EXERCISE DATA –
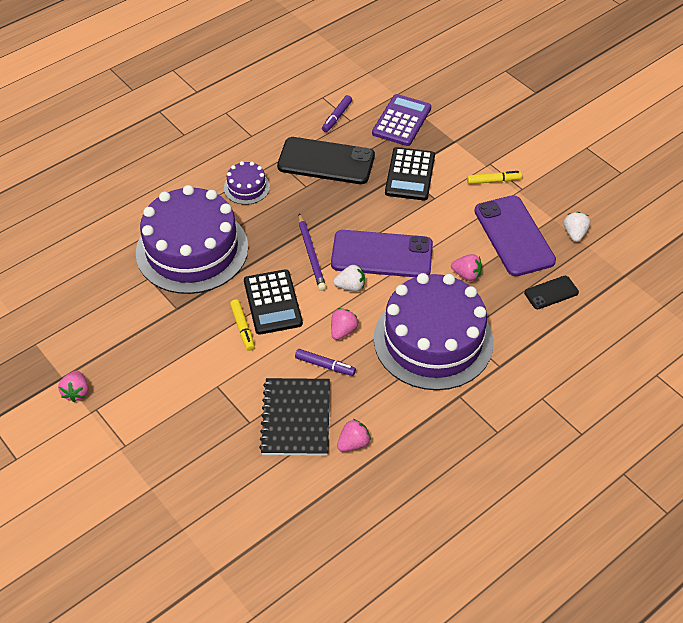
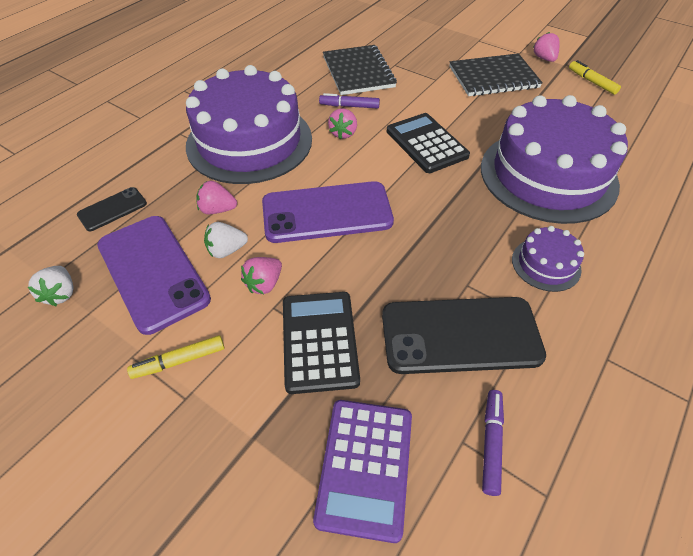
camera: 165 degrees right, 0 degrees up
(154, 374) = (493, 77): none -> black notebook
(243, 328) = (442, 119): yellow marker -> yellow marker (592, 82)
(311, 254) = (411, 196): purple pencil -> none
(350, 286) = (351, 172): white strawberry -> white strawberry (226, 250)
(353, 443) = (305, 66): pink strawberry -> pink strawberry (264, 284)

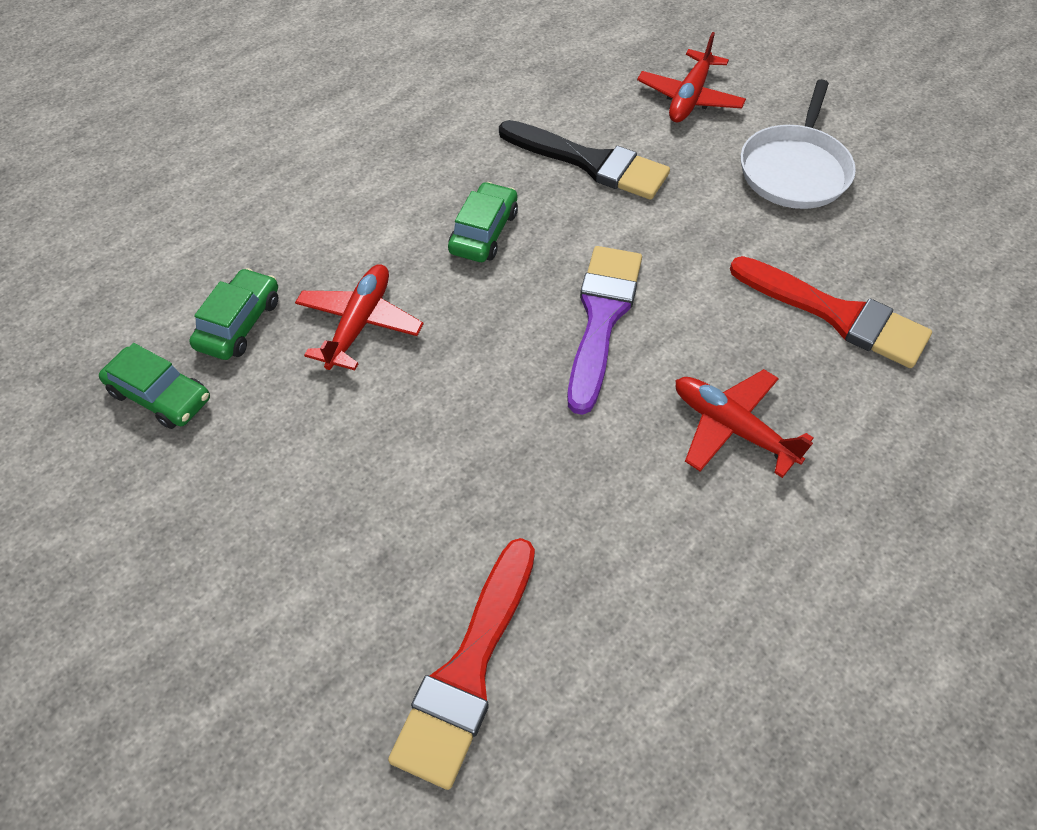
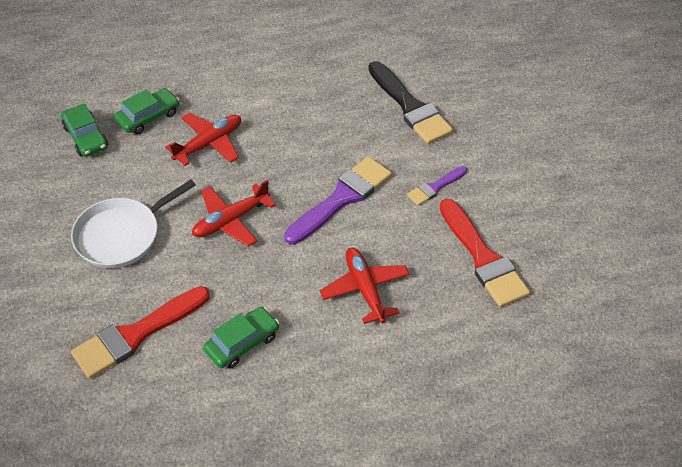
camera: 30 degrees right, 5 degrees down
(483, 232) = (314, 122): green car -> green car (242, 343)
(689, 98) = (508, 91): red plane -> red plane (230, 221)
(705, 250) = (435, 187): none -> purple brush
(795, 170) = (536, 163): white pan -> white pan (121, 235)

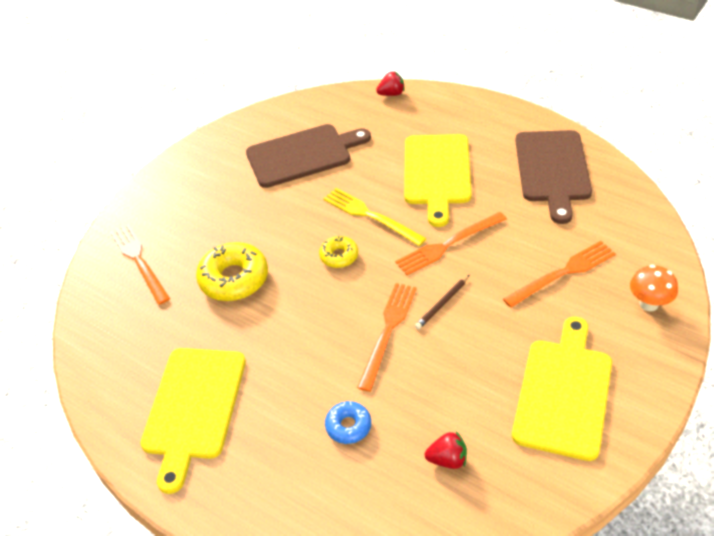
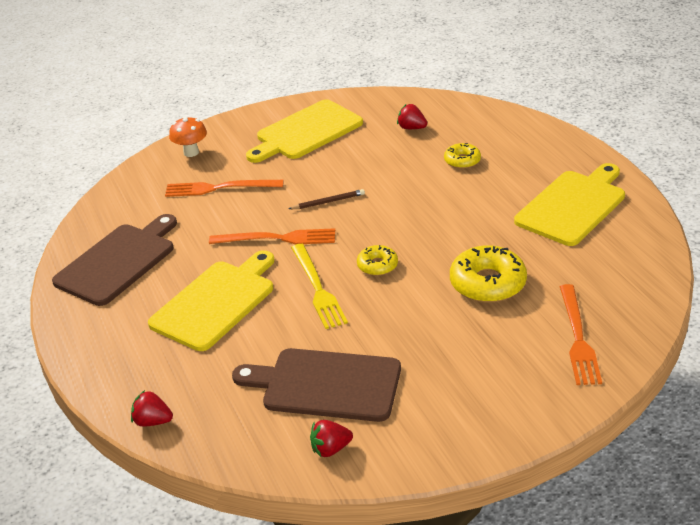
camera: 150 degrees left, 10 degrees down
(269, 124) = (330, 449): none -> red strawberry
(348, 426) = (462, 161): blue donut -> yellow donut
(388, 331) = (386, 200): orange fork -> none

WHAT THIS TASK INVOLVES – Take from the listing above each line that contains the string "yellow".

ANSWER SPACE –
(243, 328) = (442, 119): yellow marker -> yellow marker (592, 82)
(348, 426) = (462, 161): blue donut -> yellow donut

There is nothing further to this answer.